## WHAT NEEDS TO BE DONE
Copying exactly, give the lines in the material below from the one with "(881, 375) = (611, 344): red" to the one with "(1385, 282) = (440, 157): blue", ends included, and nothing besides.

## DATA LISTING
# # # # # # #
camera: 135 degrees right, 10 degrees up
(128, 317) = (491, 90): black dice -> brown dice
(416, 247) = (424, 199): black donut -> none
# # # # # # #
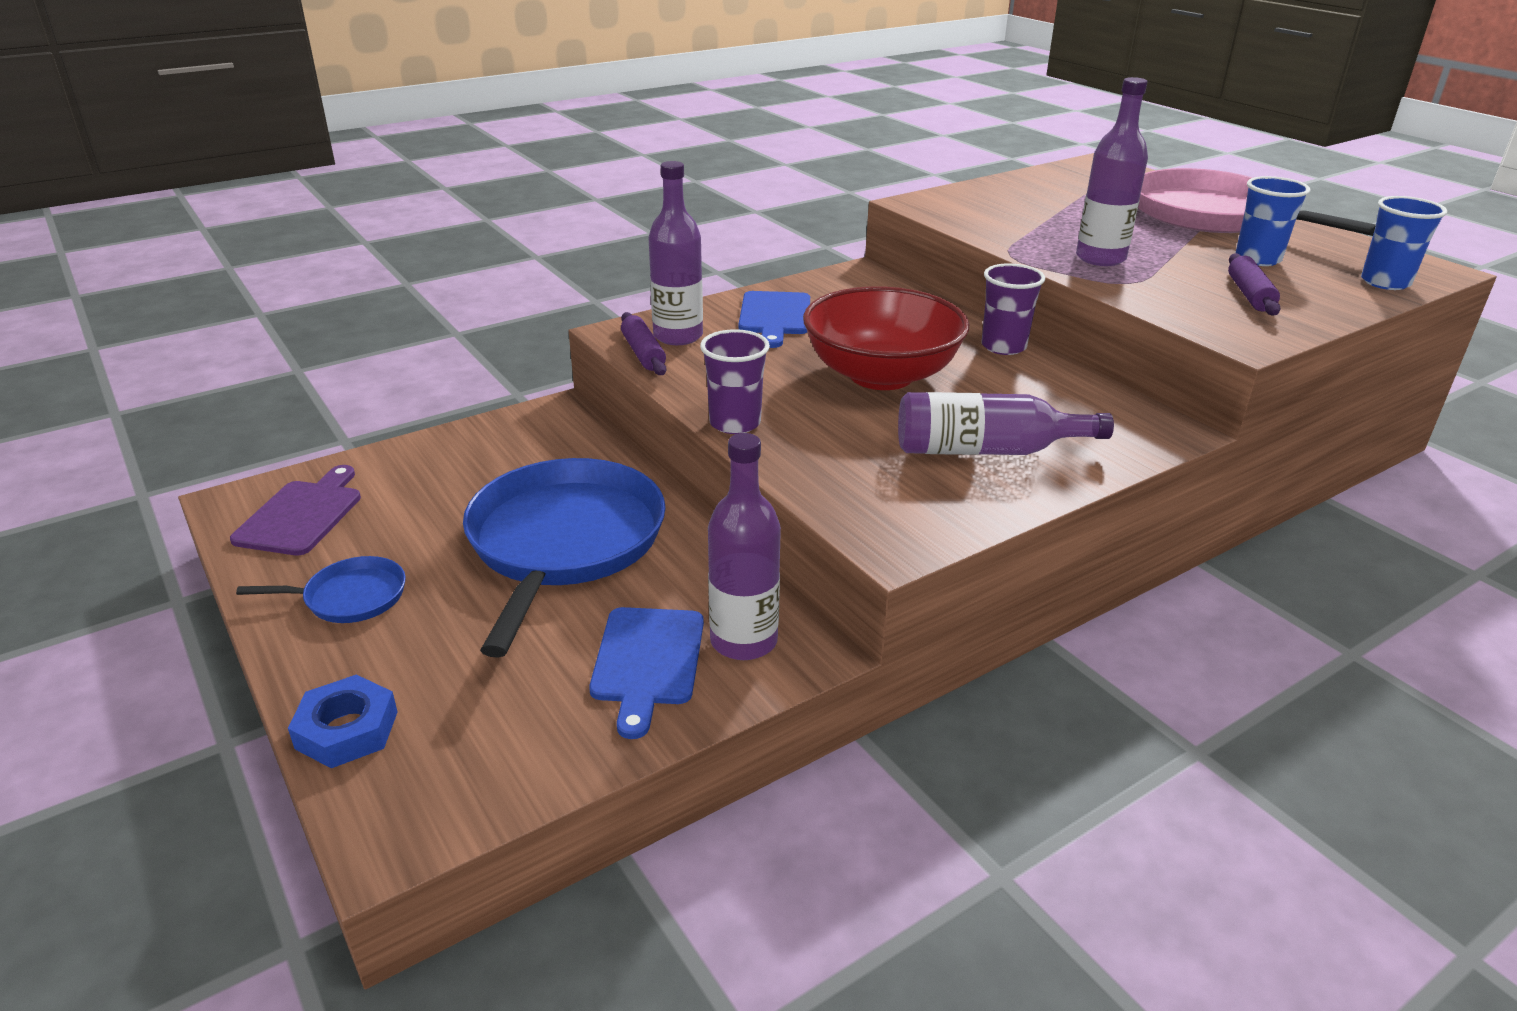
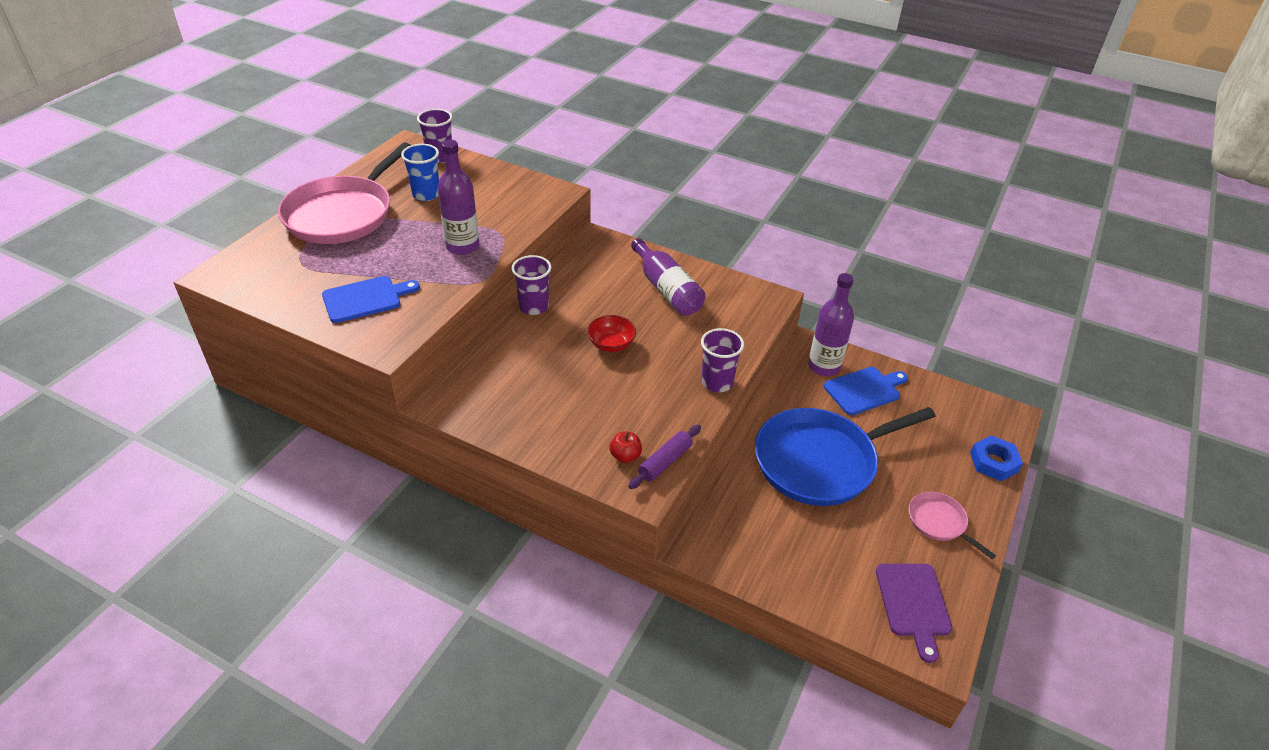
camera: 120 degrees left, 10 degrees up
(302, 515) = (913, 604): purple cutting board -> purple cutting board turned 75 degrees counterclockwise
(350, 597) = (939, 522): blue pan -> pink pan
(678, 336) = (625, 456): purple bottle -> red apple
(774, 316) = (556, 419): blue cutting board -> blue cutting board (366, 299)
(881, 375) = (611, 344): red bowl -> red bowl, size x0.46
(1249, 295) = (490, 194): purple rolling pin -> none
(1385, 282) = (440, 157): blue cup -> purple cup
# # # # # # #
## PROBLEM SOLUTION
(881, 375) = (611, 344): red bowl -> red bowl, size x0.46
(1249, 295) = (490, 194): purple rolling pin -> none
(1385, 282) = (440, 157): blue cup -> purple cup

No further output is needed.